--- RECORDS FOR THIS EXERCISE Enclosed Below ---
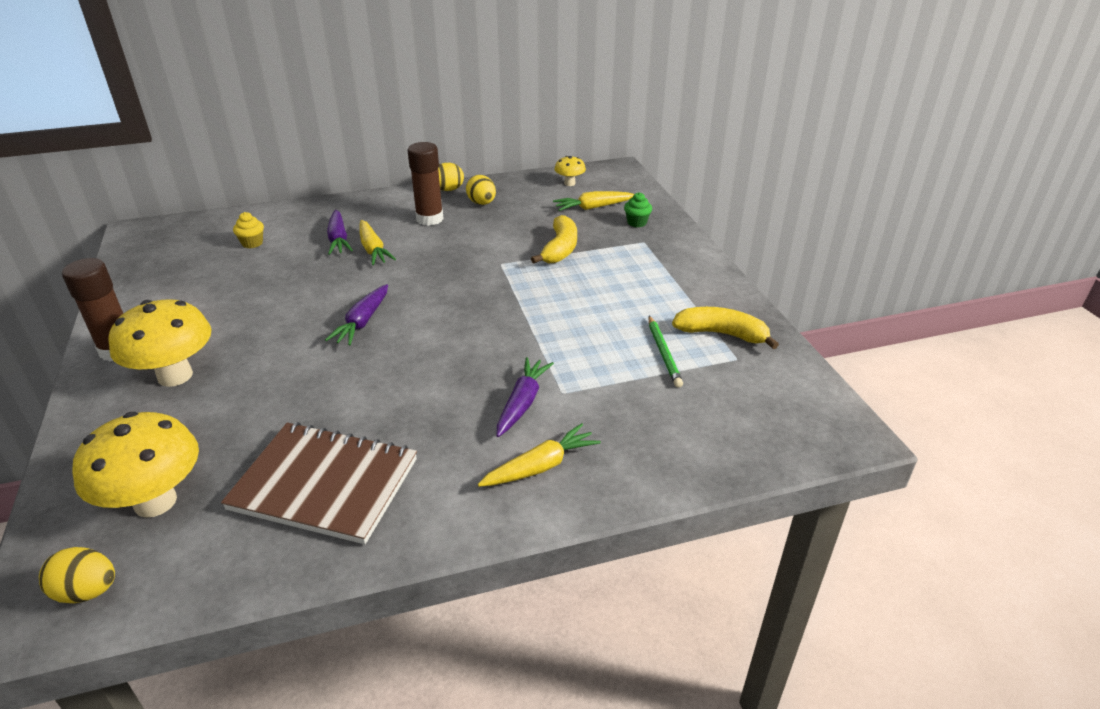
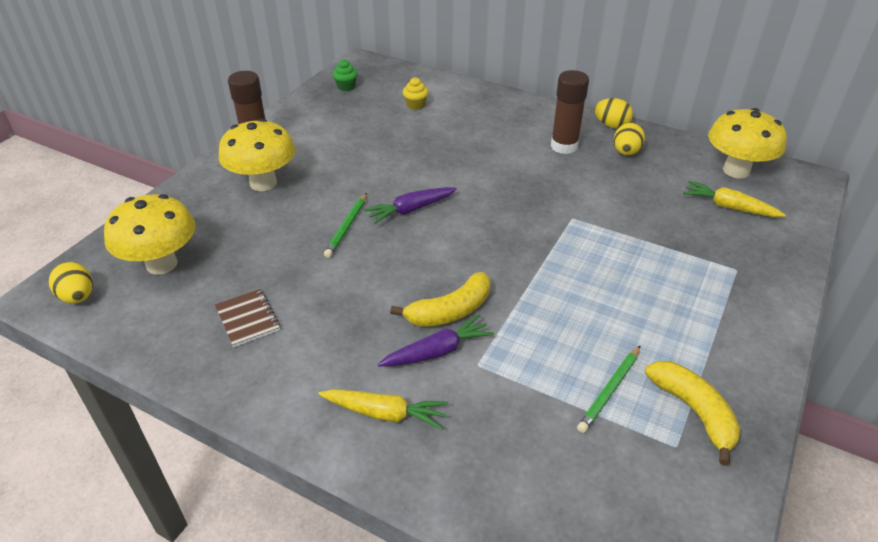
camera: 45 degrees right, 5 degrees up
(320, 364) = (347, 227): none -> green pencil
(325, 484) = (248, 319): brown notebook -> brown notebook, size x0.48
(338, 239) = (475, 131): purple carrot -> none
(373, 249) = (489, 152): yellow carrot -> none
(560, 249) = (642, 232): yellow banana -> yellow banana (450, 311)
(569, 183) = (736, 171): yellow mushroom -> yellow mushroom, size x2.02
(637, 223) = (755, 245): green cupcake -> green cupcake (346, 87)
--- End of Enclosed RECORDS FOR THIS EXERCISE ---
EXERCISE INSTRUCTIONS:
The lines needed run from the first line of the records through the line containing "(560, 249) = (642, 232): yellow", both included. Restate them word for word, without pictures.

EXERCISE SOLUTION:
camera: 45 degrees right, 5 degrees up
(320, 364) = (347, 227): none -> green pencil
(325, 484) = (248, 319): brown notebook -> brown notebook, size x0.48
(338, 239) = (475, 131): purple carrot -> none
(373, 249) = (489, 152): yellow carrot -> none
(560, 249) = (642, 232): yellow banana -> yellow banana (450, 311)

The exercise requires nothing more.